• Required work
The answer should hold only the lines from the one containing "C5: 470pF (CV, GND) -> none" through the one containing "U1 pin TRIG: RAMP -> DIS" in the entries below, copied exactly, without pictures.

• Records for processing
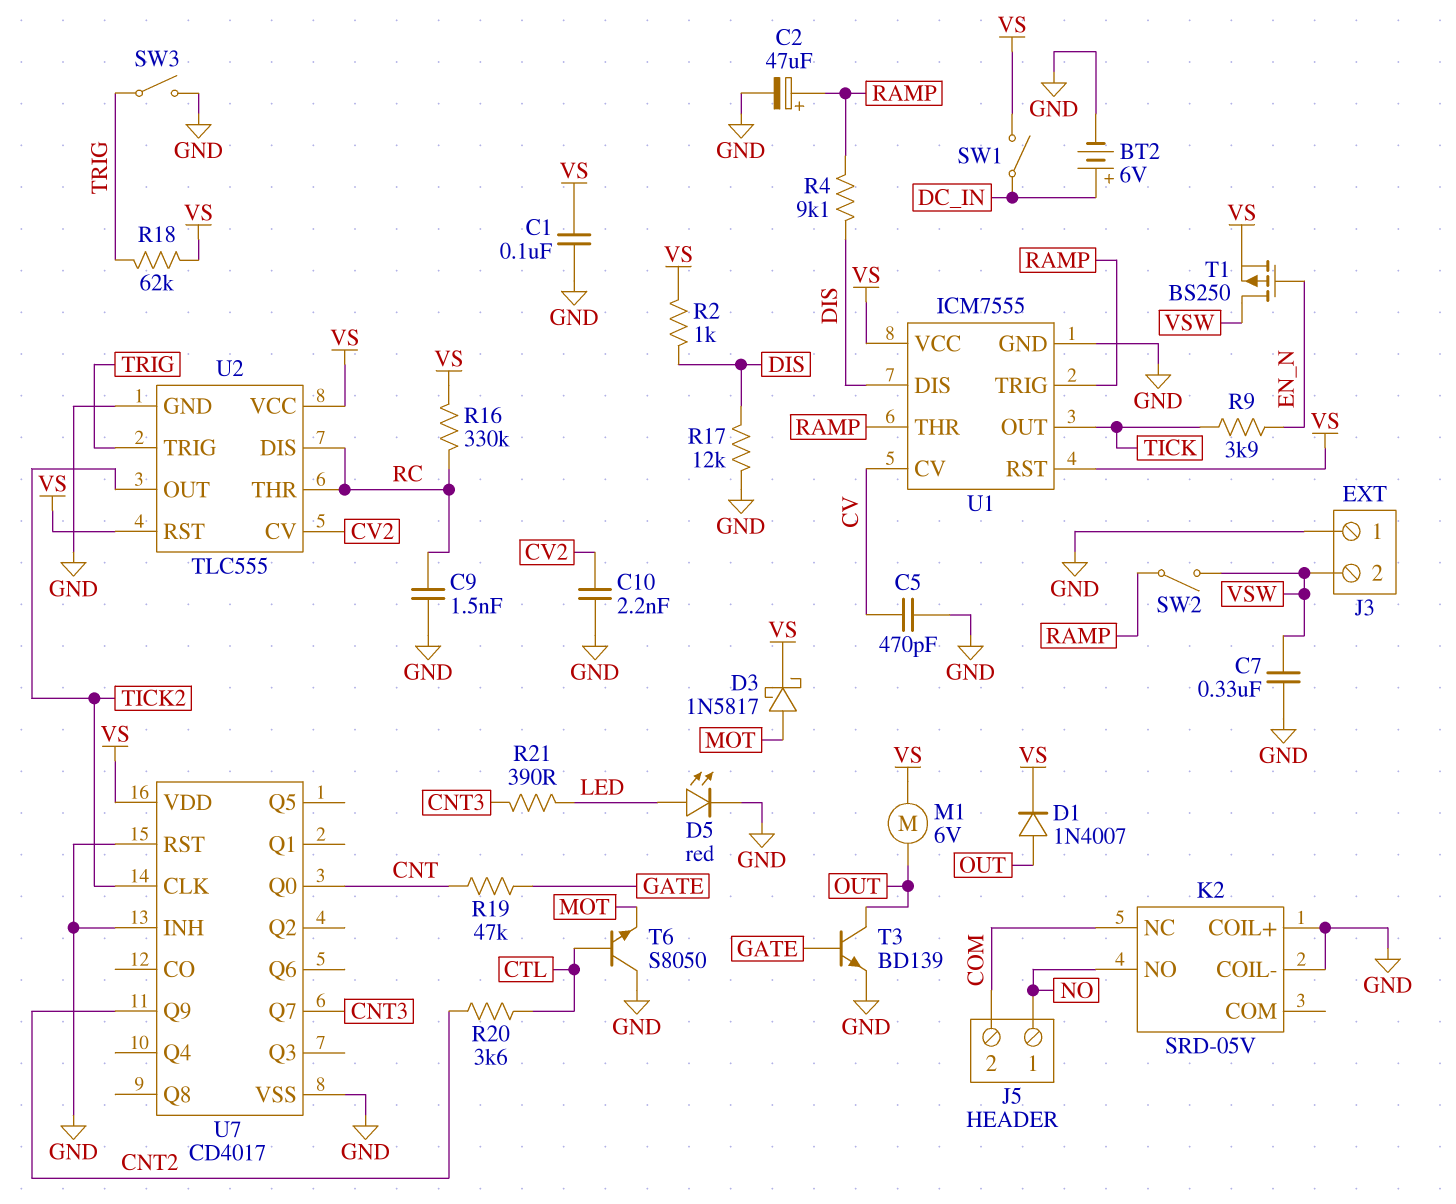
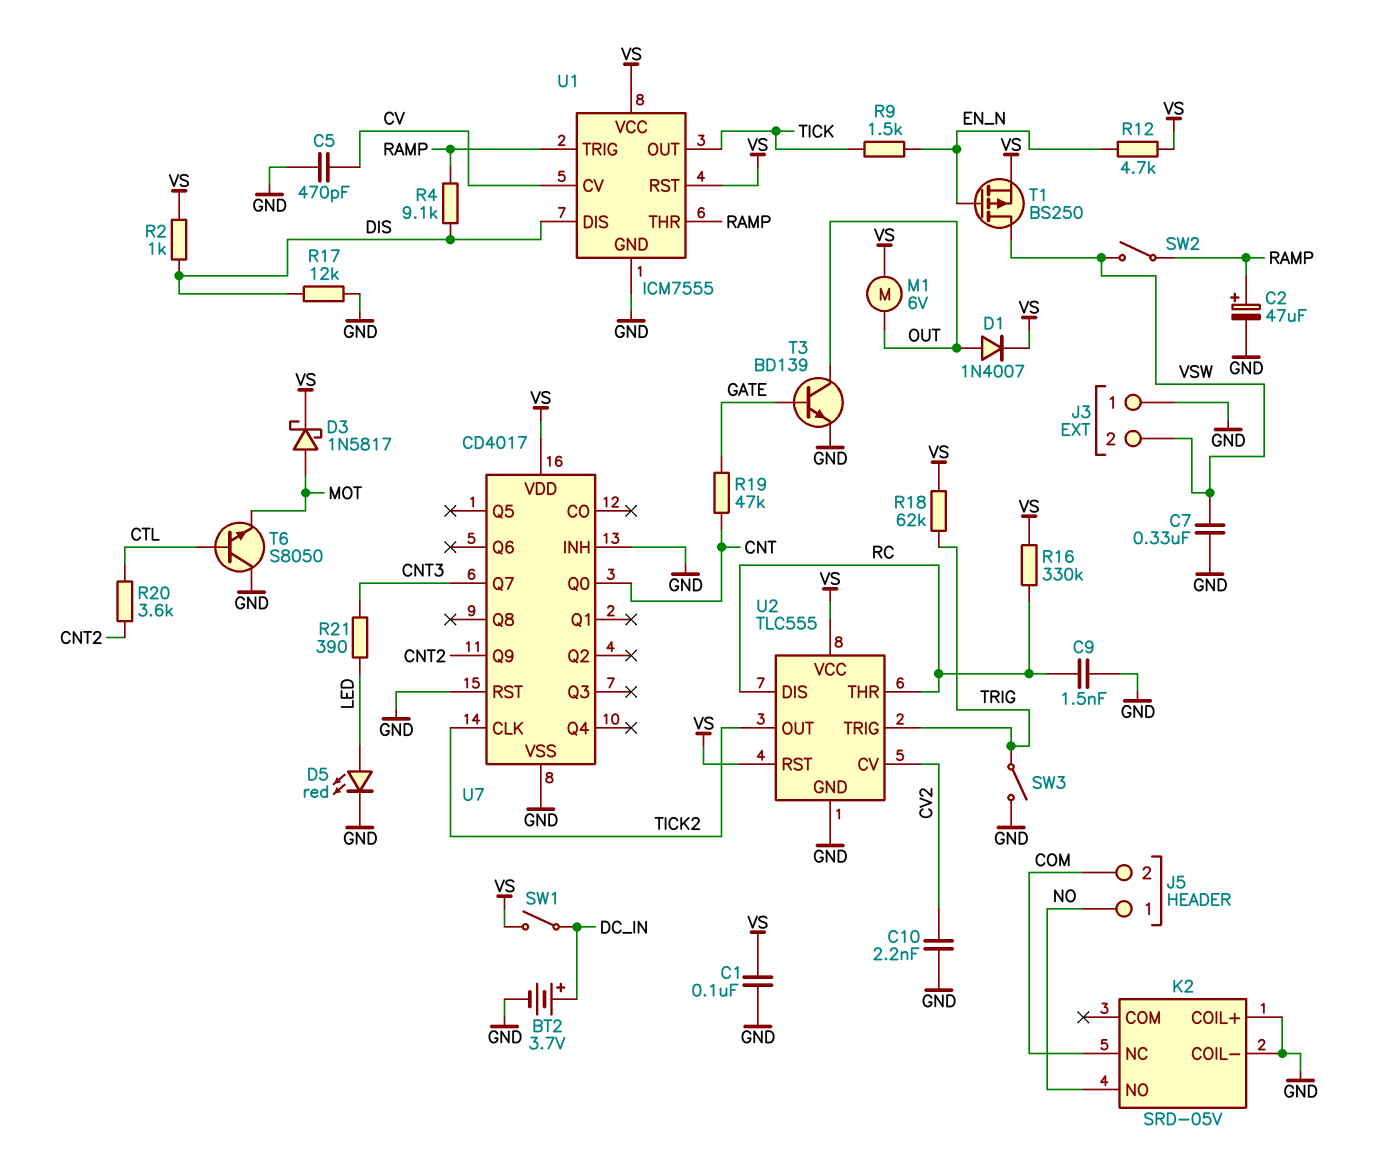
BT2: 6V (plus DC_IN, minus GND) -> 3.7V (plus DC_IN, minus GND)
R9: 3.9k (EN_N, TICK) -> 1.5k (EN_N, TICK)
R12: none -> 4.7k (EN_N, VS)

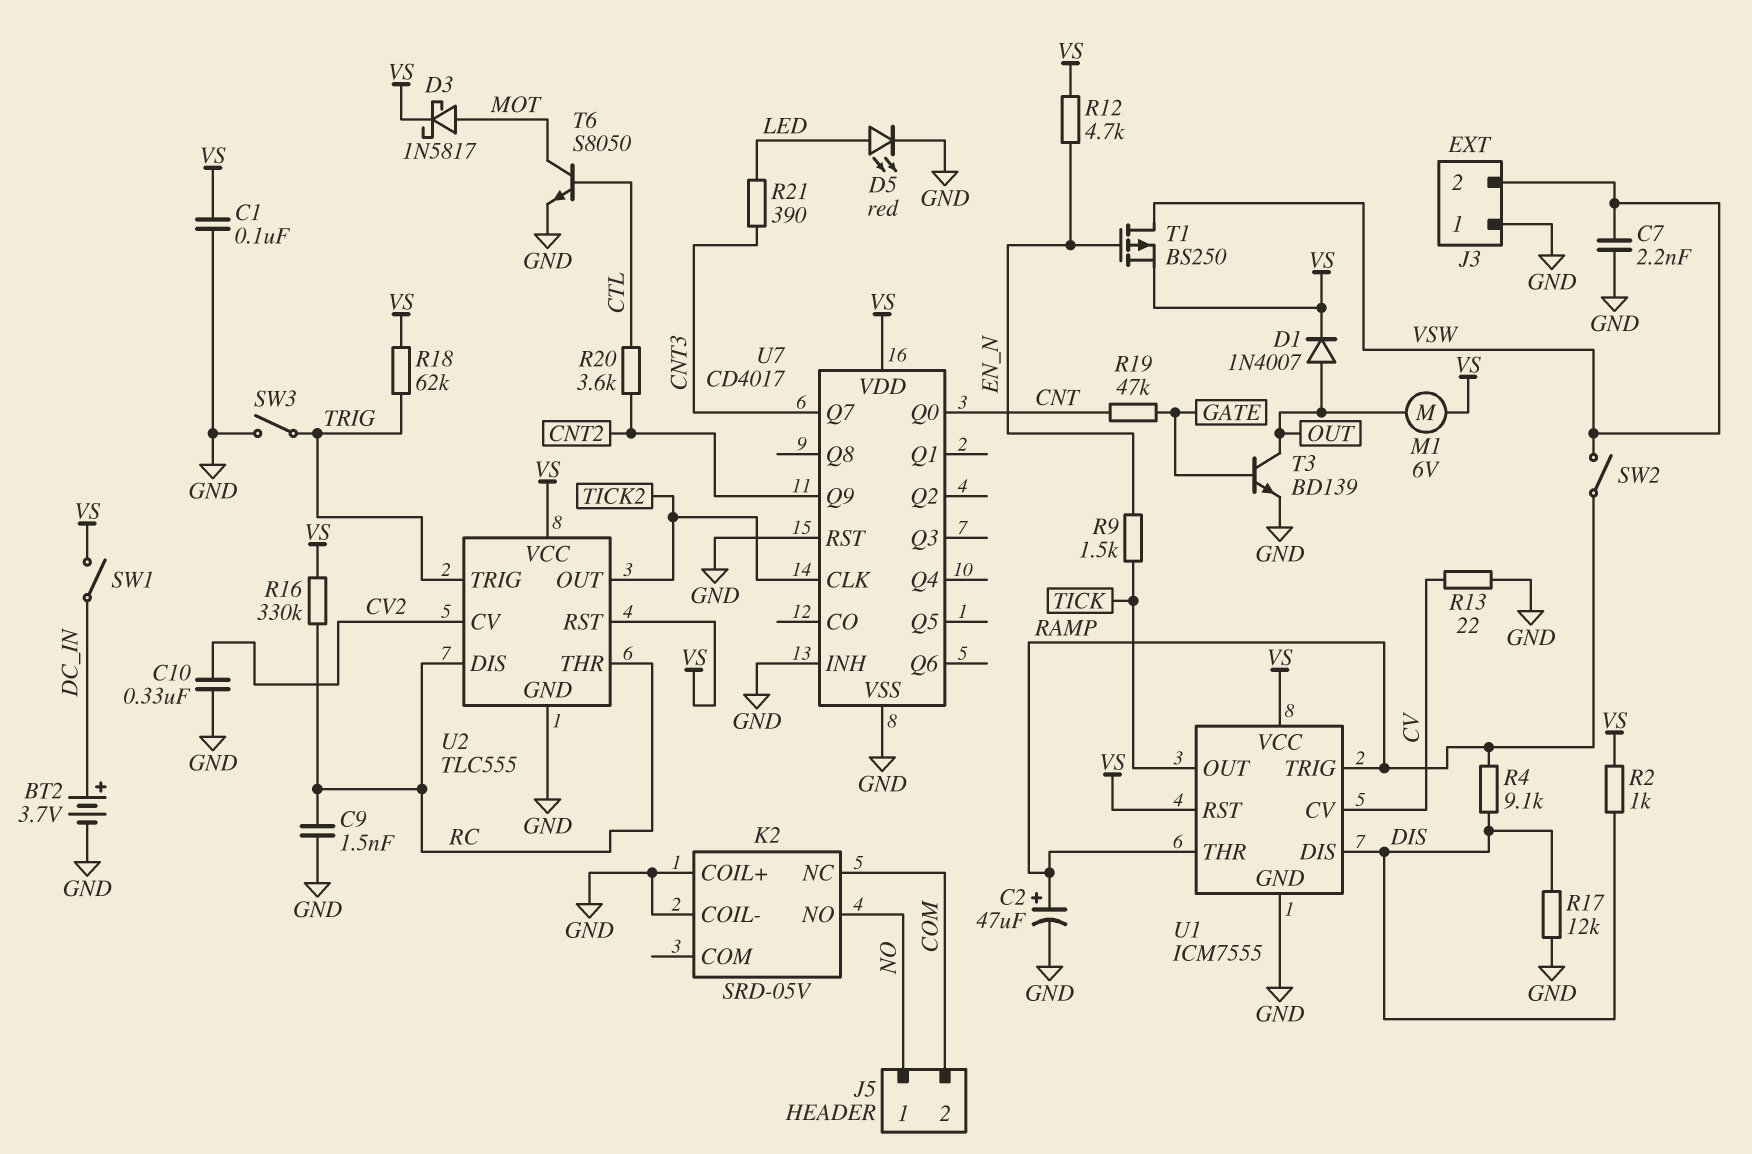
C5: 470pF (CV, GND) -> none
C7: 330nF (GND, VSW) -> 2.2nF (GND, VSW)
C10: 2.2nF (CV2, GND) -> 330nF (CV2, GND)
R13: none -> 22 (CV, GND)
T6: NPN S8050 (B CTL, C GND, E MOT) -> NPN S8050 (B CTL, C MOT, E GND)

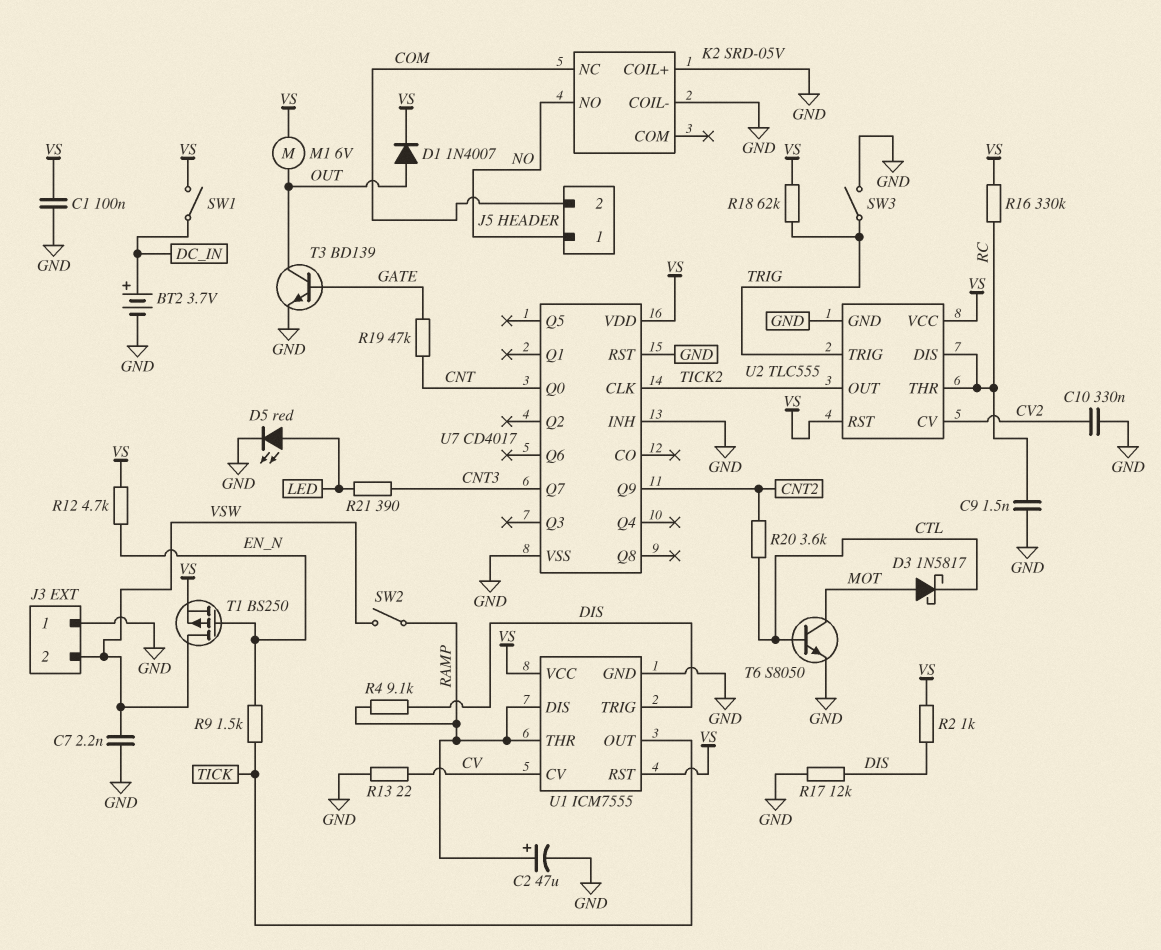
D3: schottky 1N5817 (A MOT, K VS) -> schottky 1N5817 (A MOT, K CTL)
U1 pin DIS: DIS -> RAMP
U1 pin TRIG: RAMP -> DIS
---
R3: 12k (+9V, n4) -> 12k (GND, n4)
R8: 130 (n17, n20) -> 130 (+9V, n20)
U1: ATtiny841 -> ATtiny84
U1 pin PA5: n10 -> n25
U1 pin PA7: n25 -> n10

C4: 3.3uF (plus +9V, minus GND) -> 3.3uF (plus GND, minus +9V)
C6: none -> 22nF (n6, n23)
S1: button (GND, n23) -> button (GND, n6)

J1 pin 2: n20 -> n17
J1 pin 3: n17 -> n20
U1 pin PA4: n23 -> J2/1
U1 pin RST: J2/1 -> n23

• Result of this exercise
C5: 470pF (CV, GND) -> none
C7: 330nF (GND, VSW) -> 2.2nF (GND, VSW)
C10: 2.2nF (CV2, GND) -> 330nF (CV2, GND)
R13: none -> 22 (CV, GND)
T6: NPN S8050 (B CTL, C GND, E MOT) -> NPN S8050 (B CTL, C MOT, E GND)

D3: schottky 1N5817 (A MOT, K VS) -> schottky 1N5817 (A MOT, K CTL)
U1 pin DIS: DIS -> RAMP
U1 pin TRIG: RAMP -> DIS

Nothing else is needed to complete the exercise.